◆ **Action item**:
Go over the data below line by line, and state how many lines contain the string "blue". Give the number only.

◆ **Records to process**:

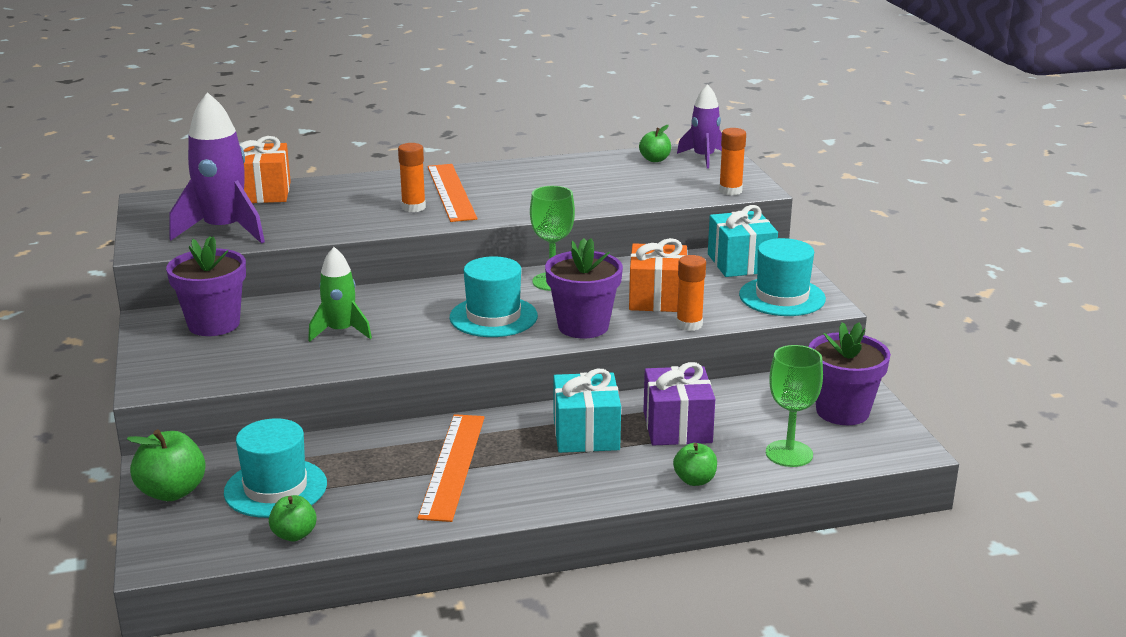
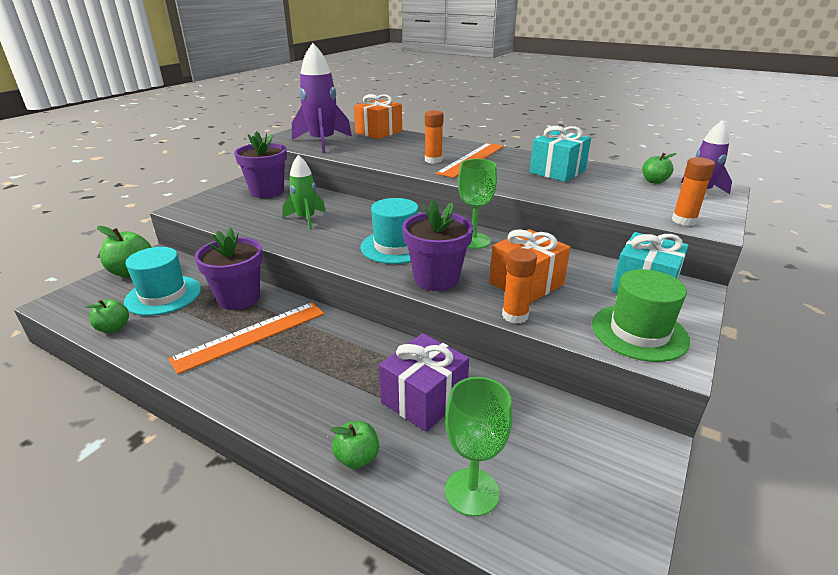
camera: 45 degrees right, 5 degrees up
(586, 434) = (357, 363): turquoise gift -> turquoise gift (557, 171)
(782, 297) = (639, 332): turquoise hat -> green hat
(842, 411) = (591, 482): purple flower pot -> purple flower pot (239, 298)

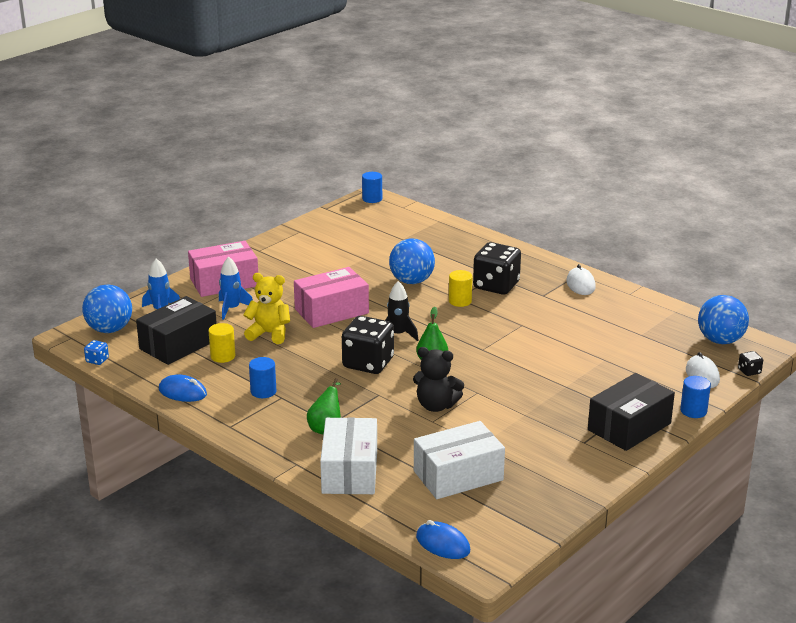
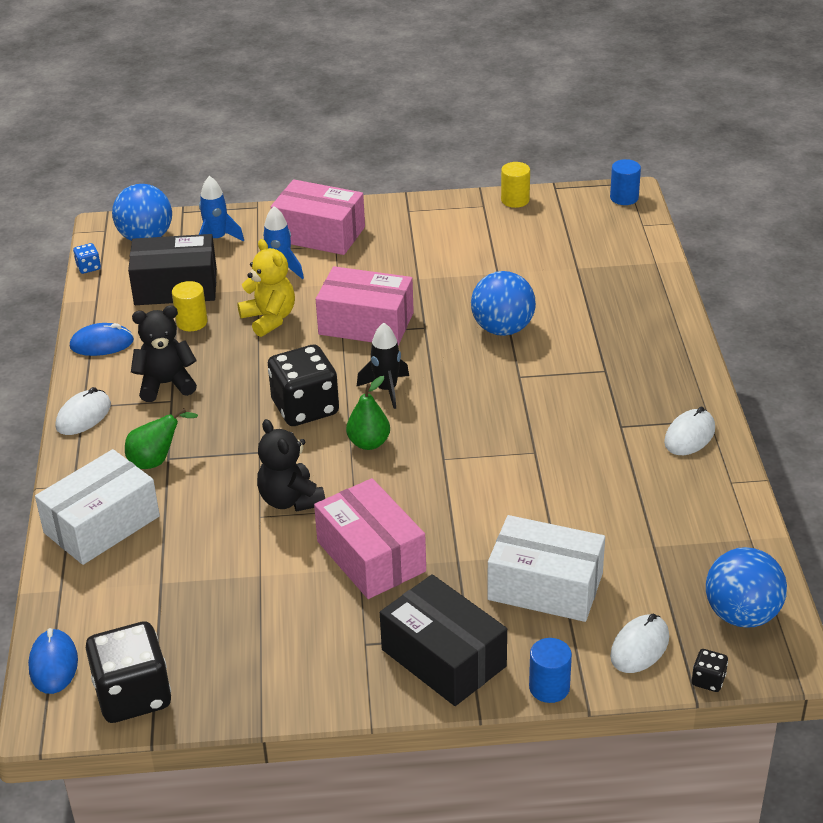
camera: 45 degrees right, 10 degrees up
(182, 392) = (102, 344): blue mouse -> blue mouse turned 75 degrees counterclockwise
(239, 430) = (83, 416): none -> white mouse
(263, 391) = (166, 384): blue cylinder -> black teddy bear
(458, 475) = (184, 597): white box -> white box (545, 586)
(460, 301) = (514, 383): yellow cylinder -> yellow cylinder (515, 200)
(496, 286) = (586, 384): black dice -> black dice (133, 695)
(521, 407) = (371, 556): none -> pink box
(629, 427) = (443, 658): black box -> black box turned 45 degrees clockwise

* * *

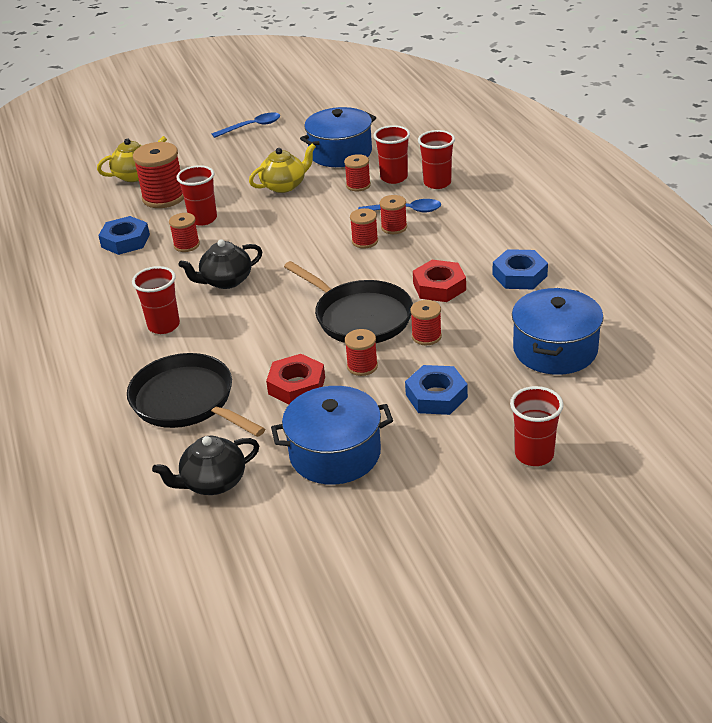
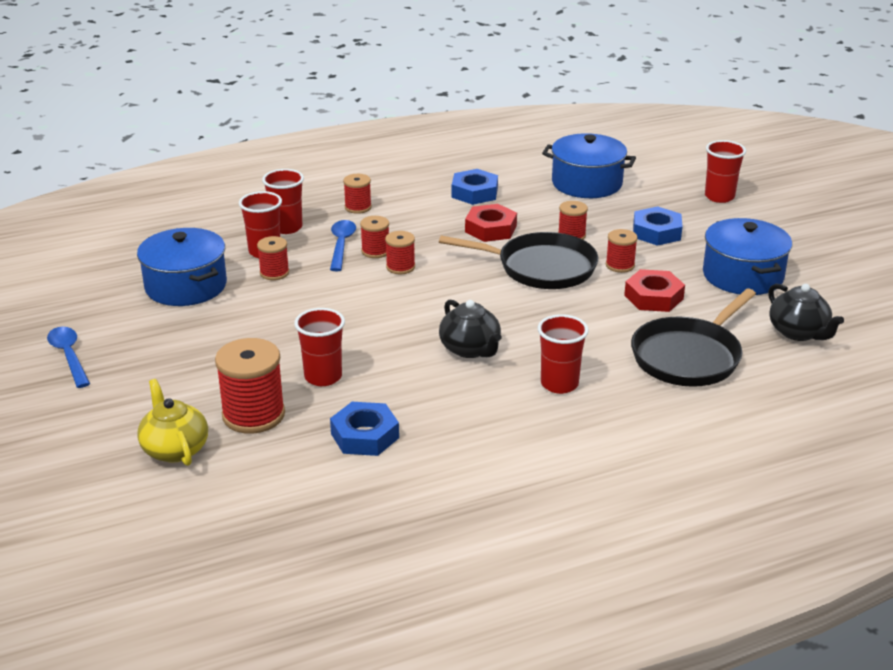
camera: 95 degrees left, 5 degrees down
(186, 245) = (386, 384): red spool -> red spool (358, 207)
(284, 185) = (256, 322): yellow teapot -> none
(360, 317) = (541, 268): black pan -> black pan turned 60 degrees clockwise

◆ **Problem solution**:
2